DATA TO PROCESS
▼▼▼

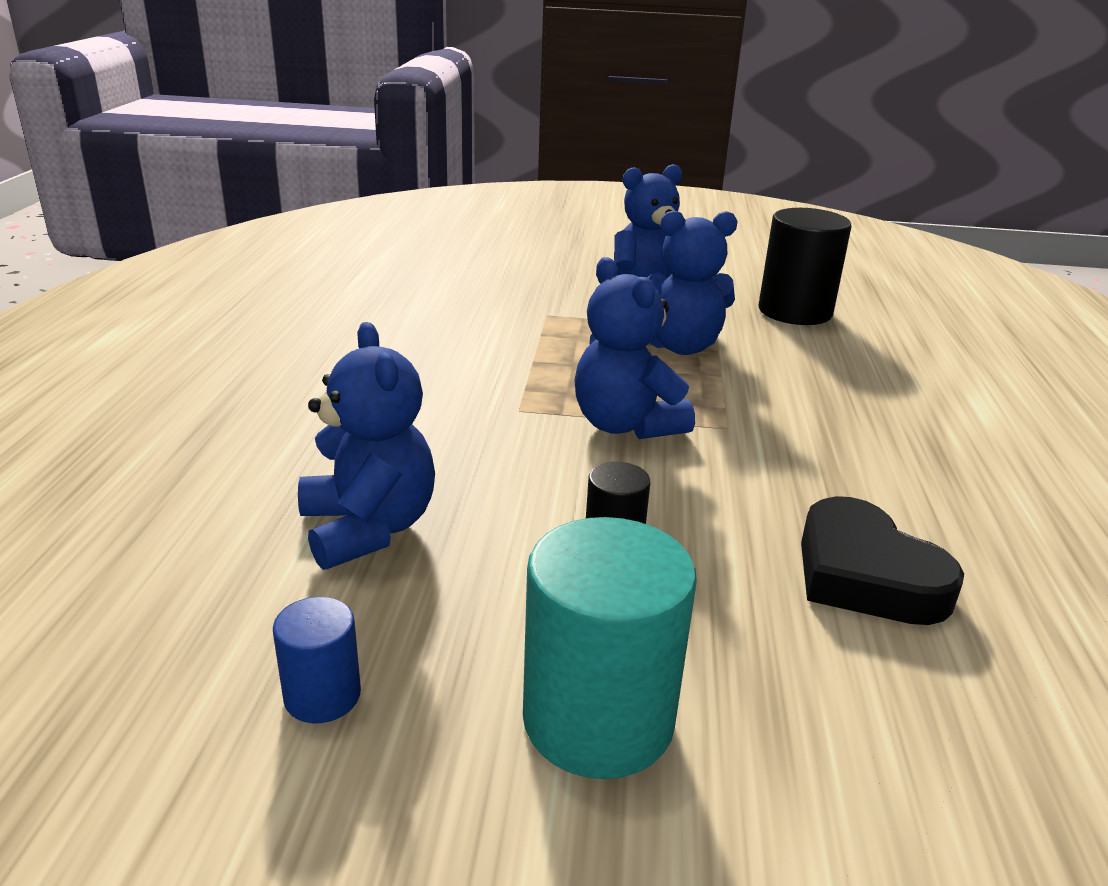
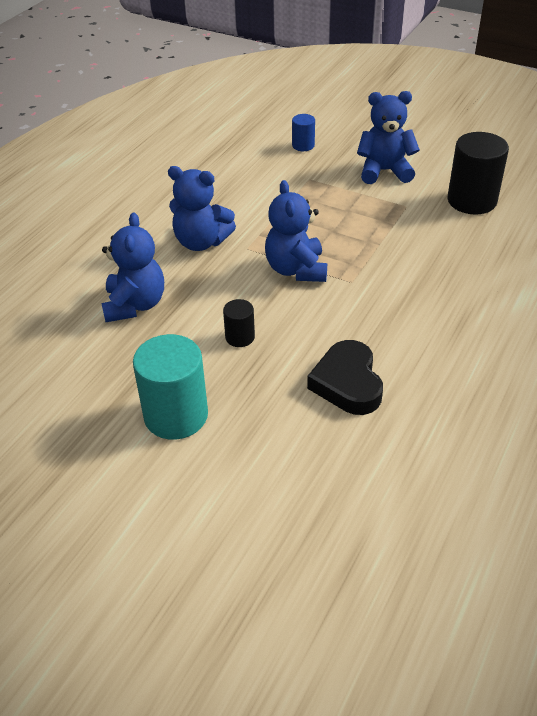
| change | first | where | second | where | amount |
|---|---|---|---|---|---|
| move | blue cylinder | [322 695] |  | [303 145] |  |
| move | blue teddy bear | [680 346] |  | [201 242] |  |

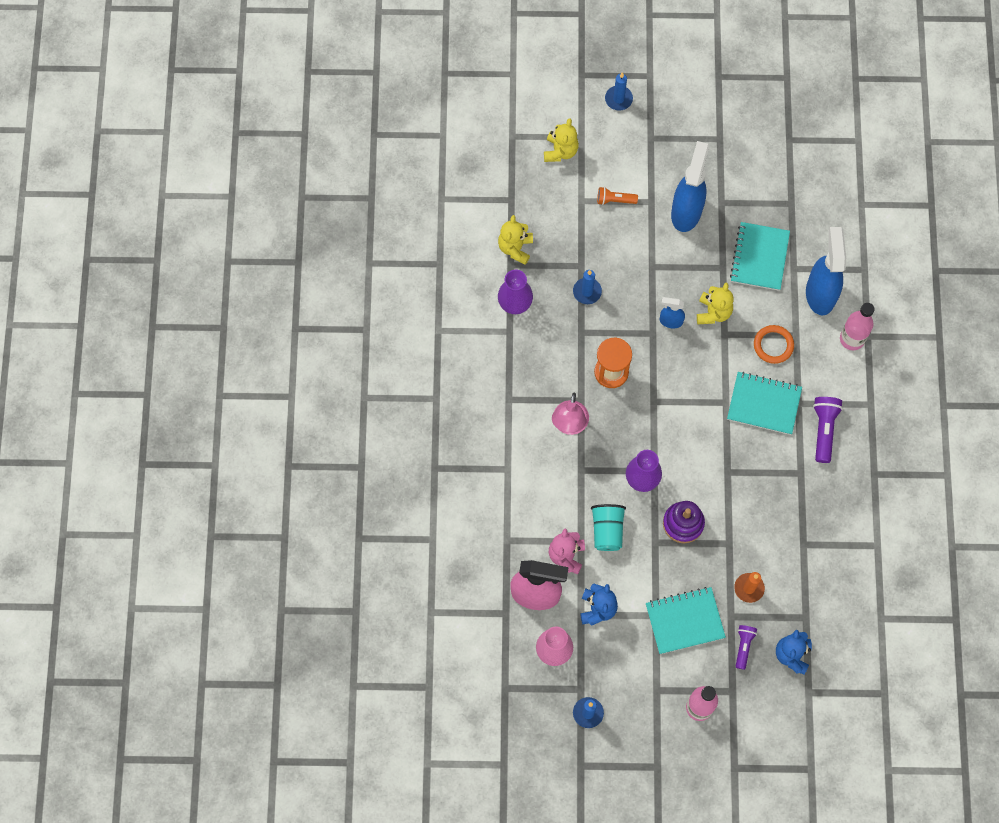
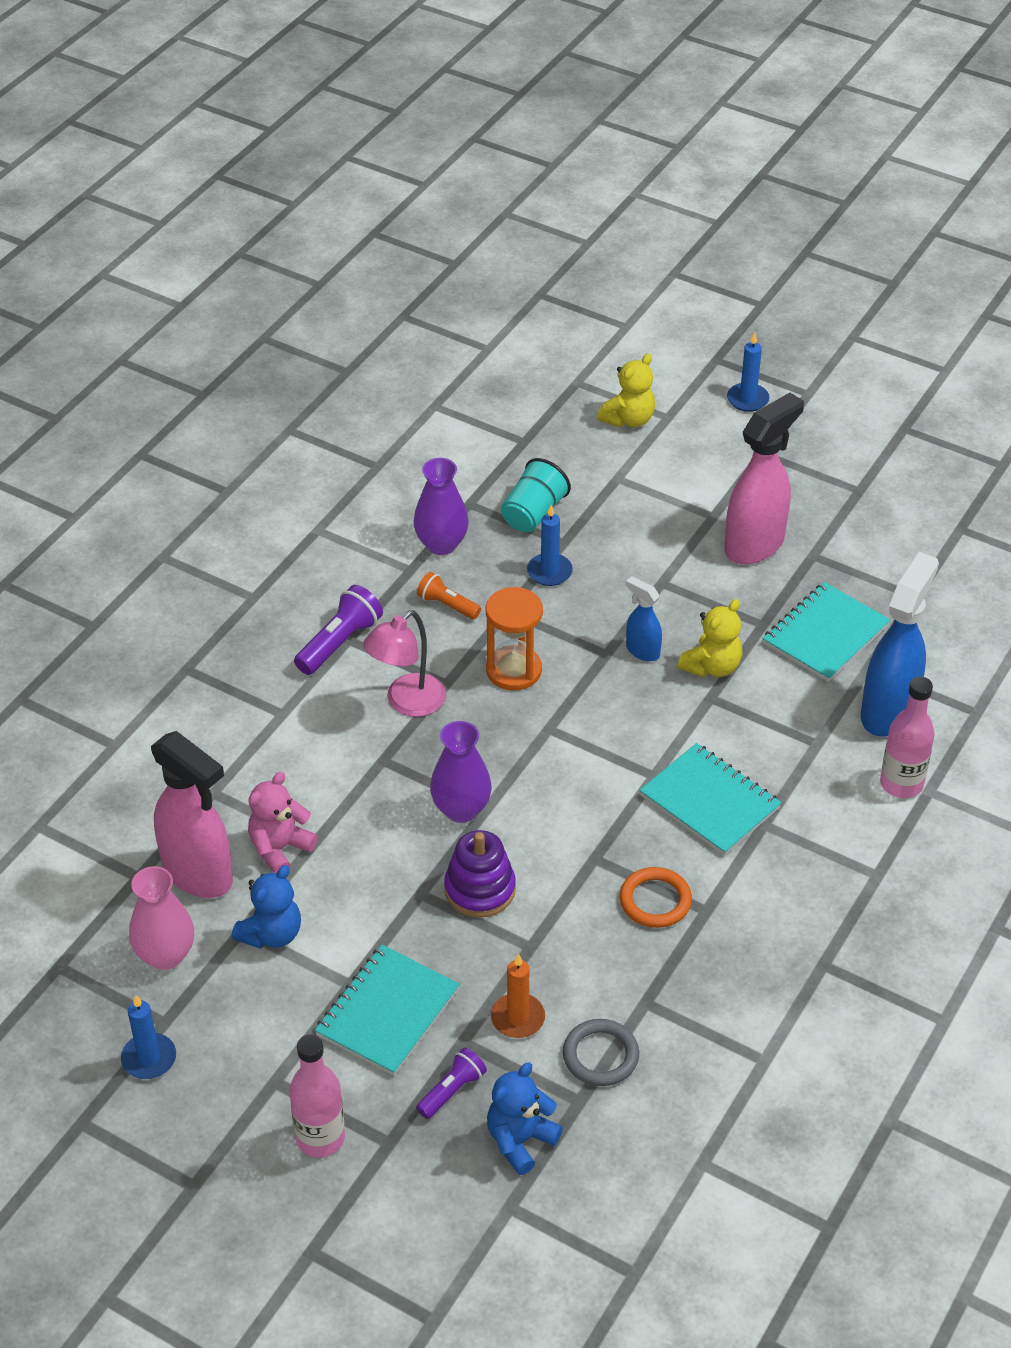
| change | first | where | second | where | amount |
|---|---|---|---|---|---|
| delete | yellow teddy bear | [515 248] |  |  |  |
| move | turquoise cup | [607 530] |  | [533 513] |  |
| move | orange flashlight | [615 200] |  | [447 605] |  |
| rotate | turquoise notebook | [684 621] |  | [387 1012] | 75 degrees counterclockwise |
| recolor | blue spray bottle | [686 211] | pink spray bottle | [755 545] |  |
| move | orange ring | [773 345] |  | [655 901] |  |
| move | purple flashlight | [824 430] |  | [340 643] |  |
| insert |  |  | grey ring | [600 1055] |  |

▲▲▲

TO DO
Write out the whole listing above exactly; do not include the pictures.

EXERCISE RESULT
| change | first | where | second | where | amount |
|---|---|---|---|---|---|
| move | blue cylinder | [322 695] |  | [303 145] |  |
| move | blue teddy bear | [680 346] |  | [201 242] |  |

| change | first | where | second | where | amount |
|---|---|---|---|---|---|
| delete | yellow teddy bear | [515 248] |  |  |  |
| move | turquoise cup | [607 530] |  | [533 513] |  |
| move | orange flashlight | [615 200] |  | [447 605] |  |
| rotate | turquoise notebook | [684 621] |  | [387 1012] | 75 degrees counterclockwise |
| recolor | blue spray bottle | [686 211] | pink spray bottle | [755 545] |  |
| move | orange ring | [773 345] |  | [655 901] |  |
| move | purple flashlight | [824 430] |  | [340 643] |  |
| insert |  |  | grey ring | [600 1055] |  |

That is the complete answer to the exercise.